▶ Prompt
Write how many lines in the records below include the string "cheese". No other text should be given.

Dataset extract section start

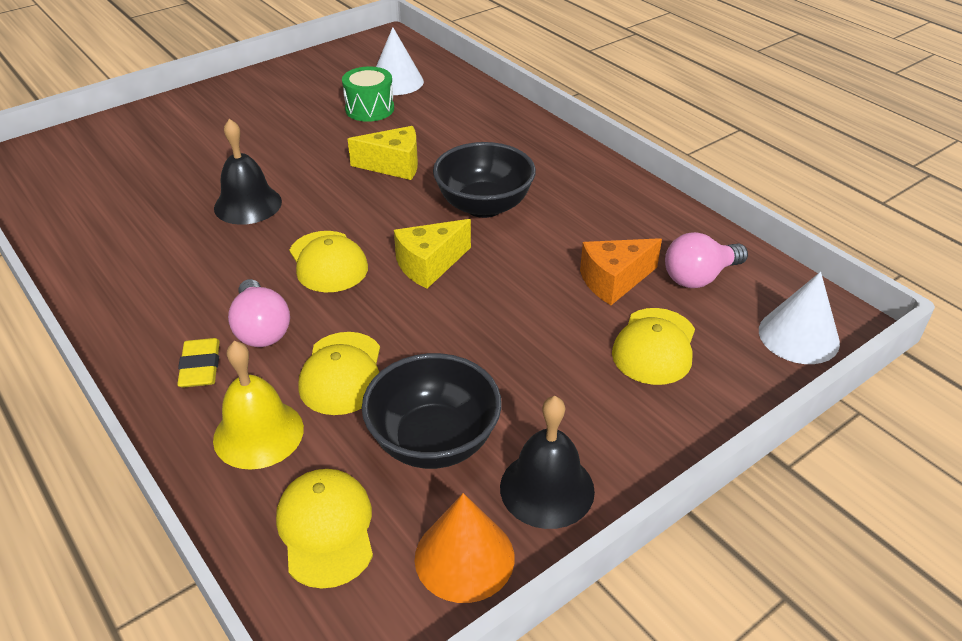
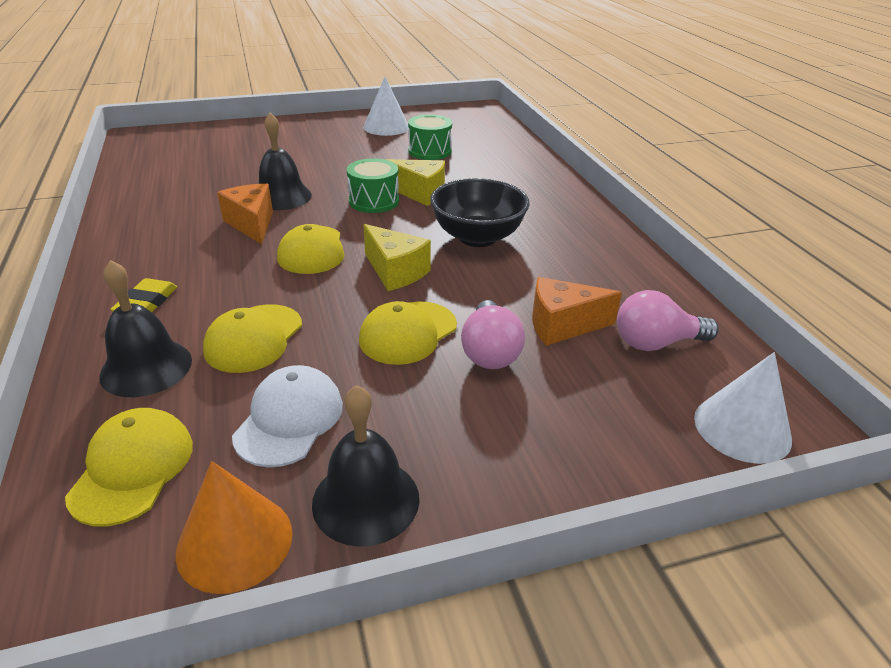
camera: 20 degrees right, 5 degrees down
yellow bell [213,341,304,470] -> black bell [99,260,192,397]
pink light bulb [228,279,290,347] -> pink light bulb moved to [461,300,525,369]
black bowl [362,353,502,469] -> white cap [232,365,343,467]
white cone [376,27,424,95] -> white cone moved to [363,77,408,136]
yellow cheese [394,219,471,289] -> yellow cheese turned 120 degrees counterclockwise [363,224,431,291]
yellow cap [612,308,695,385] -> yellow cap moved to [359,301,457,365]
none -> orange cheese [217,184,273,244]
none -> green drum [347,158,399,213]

Dataset extract section end

▶ Answer box
2